## Task directions
If a line in the records below contains the word "none", return that line.

<<<<

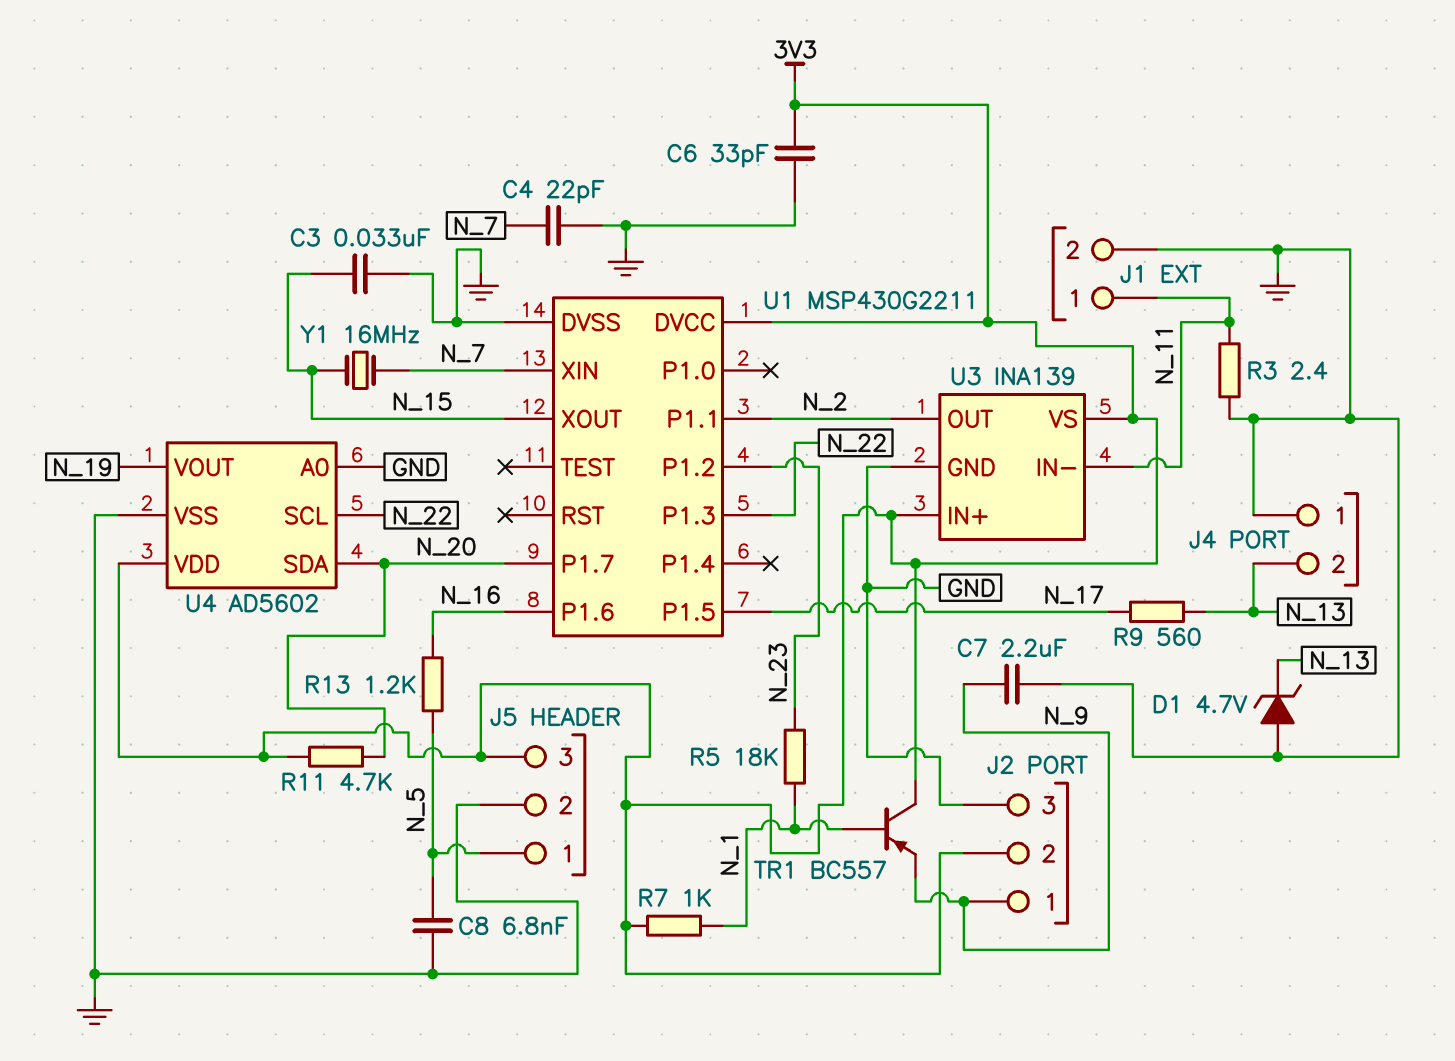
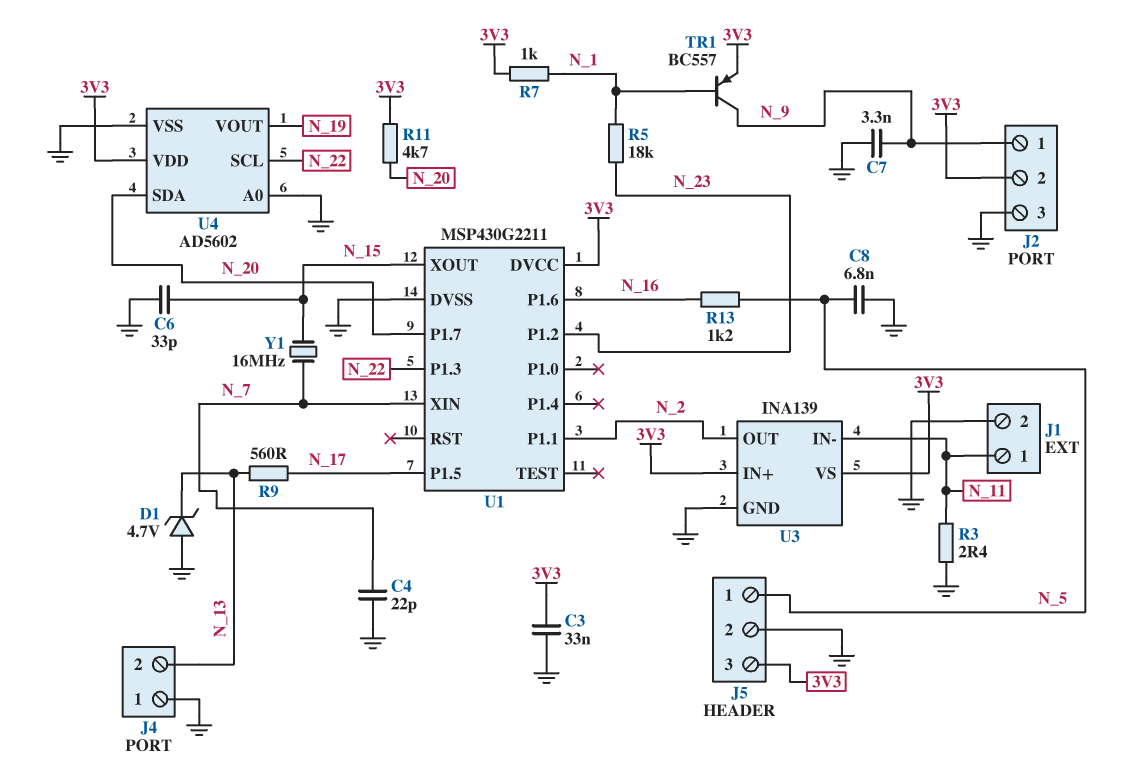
C3: 33nF (GND, N_15) -> 33nF (3V3, GND)
C6: 33pF (3V3, GND) -> 33pF (GND, N_15)
C7: 2.2uF (GND, N_9) -> 3.3nF (GND, N_9)
TR1: PNP BC557 (B N_1, C 3V3, E N_9) -> PNP BC557 (B N_1, C N_9, E 3V3)

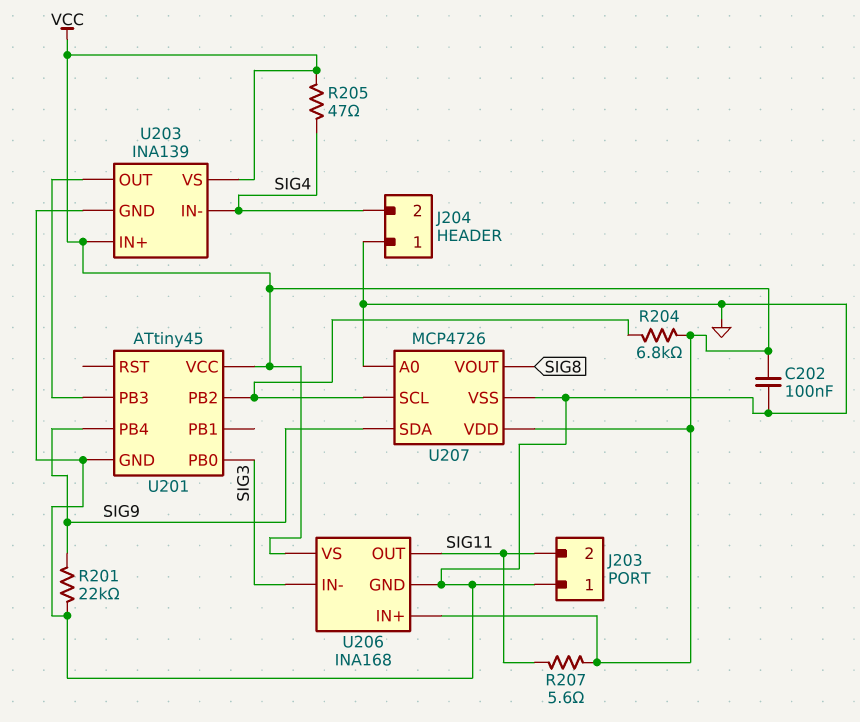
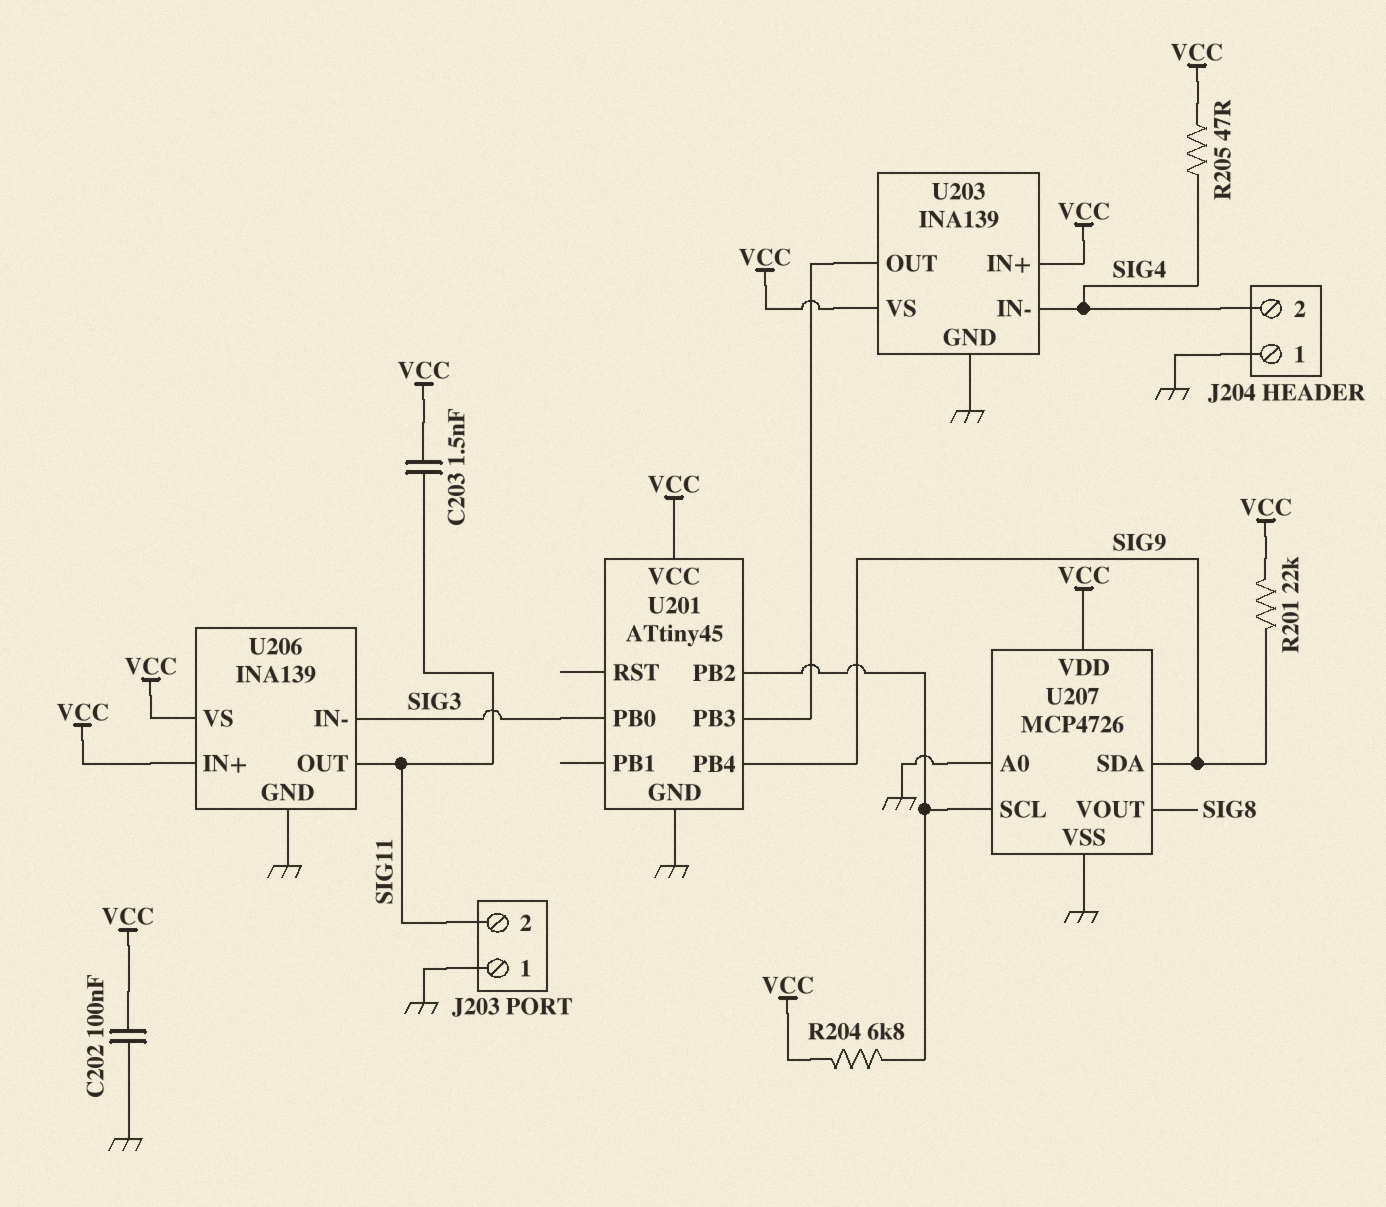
C203: none -> 1.5nF (SIG11, VCC)
R201: 22k (GND, SIG9) -> 22k (SIG9, VCC)
R207: 5.6 (SIG11, VCC) -> none
U206: INA168 -> INA139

>>>>

## Task answer
C203: none -> 1.5nF (SIG11, VCC)
R207: 5.6 (SIG11, VCC) -> none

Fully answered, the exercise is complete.